WHAT YOU NEED TO DO:
In the listing below, find the line holding "pink egg: 7 -> 8" and the line holding "white camera: 2 -> 1". Write out those two lines and all lines between, exactly, and nothing more.

RECORDS FOR PROCESSING:
_ _ _
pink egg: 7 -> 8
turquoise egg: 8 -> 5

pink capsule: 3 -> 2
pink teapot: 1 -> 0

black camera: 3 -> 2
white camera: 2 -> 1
_ _ _
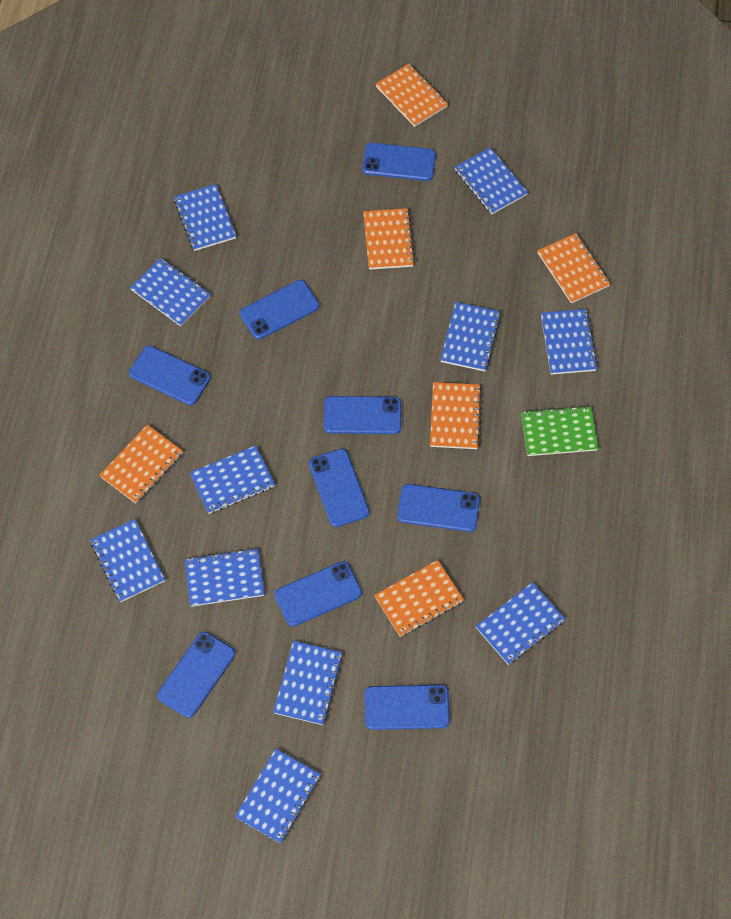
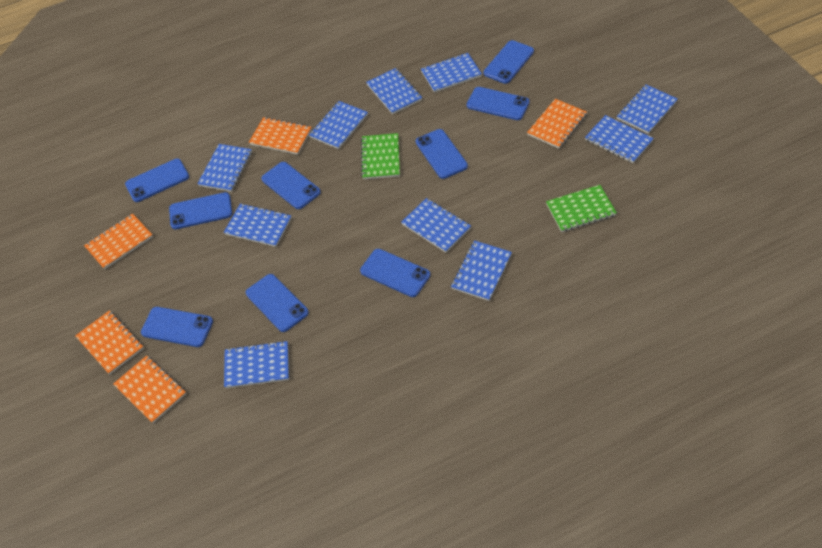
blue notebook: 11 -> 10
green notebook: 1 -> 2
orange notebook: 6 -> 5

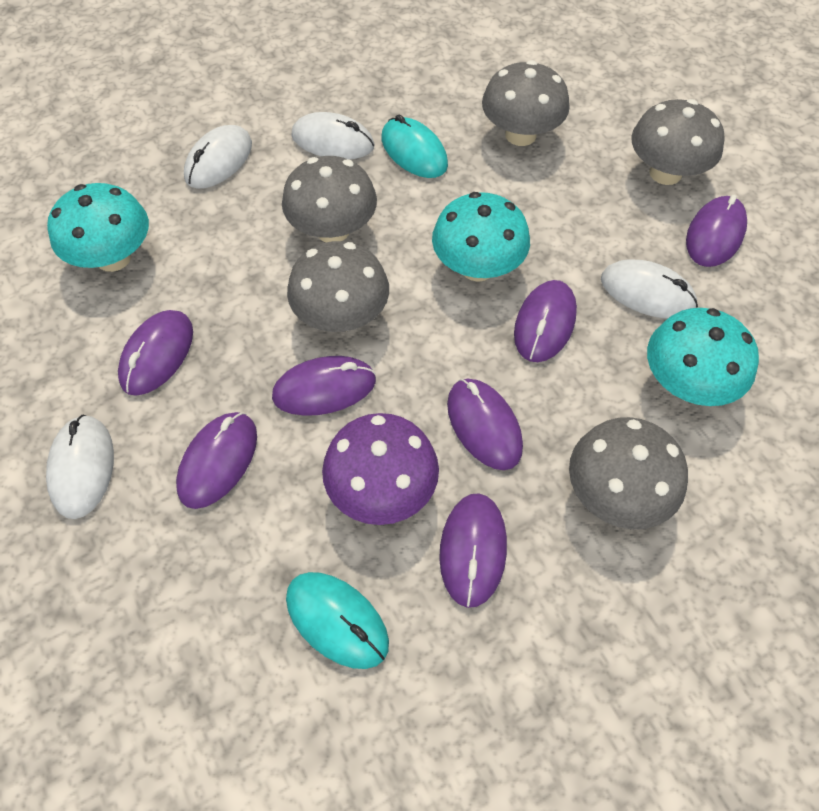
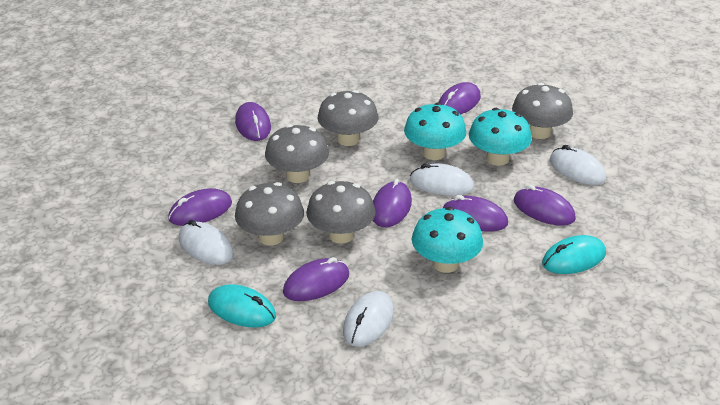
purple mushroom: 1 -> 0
_ _ _
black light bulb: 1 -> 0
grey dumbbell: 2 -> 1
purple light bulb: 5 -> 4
_ _ _
RESULT OF THIS EXERCISE:
pink egg: 7 -> 8
turquoise egg: 8 -> 5

pink capsule: 3 -> 2
pink teapot: 1 -> 0

black camera: 3 -> 2
white camera: 2 -> 1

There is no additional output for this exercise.